→ **Listed entries**
========================================
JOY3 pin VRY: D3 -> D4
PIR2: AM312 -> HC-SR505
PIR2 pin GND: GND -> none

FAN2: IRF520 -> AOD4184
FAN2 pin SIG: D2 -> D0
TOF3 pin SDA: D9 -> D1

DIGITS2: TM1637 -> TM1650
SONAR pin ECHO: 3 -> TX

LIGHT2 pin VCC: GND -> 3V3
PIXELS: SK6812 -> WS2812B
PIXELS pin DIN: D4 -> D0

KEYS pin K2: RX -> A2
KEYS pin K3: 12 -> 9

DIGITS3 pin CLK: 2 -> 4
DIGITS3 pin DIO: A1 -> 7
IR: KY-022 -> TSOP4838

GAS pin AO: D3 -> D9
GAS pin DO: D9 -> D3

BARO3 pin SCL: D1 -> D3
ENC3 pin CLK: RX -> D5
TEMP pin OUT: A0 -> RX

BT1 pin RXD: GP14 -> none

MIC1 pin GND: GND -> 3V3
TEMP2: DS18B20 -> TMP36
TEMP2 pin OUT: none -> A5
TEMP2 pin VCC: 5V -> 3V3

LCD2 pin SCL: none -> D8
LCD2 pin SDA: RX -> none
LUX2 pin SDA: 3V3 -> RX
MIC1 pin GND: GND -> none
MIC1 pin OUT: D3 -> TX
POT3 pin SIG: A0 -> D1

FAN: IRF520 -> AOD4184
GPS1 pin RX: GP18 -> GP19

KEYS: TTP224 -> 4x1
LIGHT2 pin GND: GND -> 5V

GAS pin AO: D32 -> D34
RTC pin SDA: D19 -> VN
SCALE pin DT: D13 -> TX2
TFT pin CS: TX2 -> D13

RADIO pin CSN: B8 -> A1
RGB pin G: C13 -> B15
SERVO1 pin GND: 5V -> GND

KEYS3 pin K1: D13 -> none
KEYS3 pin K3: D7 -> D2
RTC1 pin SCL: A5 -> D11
========================================
→ **Exercise**
Everything from the line with "MIC1 pin GND: GND -> none" through the line with "RADIO pin CSN: B8 -> A1" should be written out exactly as it appears above, end lines included, and nothing outside that range.

→ **Output**
MIC1 pin GND: GND -> none
MIC1 pin OUT: D3 -> TX
POT3 pin SIG: A0 -> D1

FAN: IRF520 -> AOD4184
GPS1 pin RX: GP18 -> GP19

KEYS: TTP224 -> 4x1
LIGHT2 pin GND: GND -> 5V

GAS pin AO: D32 -> D34
RTC pin SDA: D19 -> VN
SCALE pin DT: D13 -> TX2
TFT pin CS: TX2 -> D13

RADIO pin CSN: B8 -> A1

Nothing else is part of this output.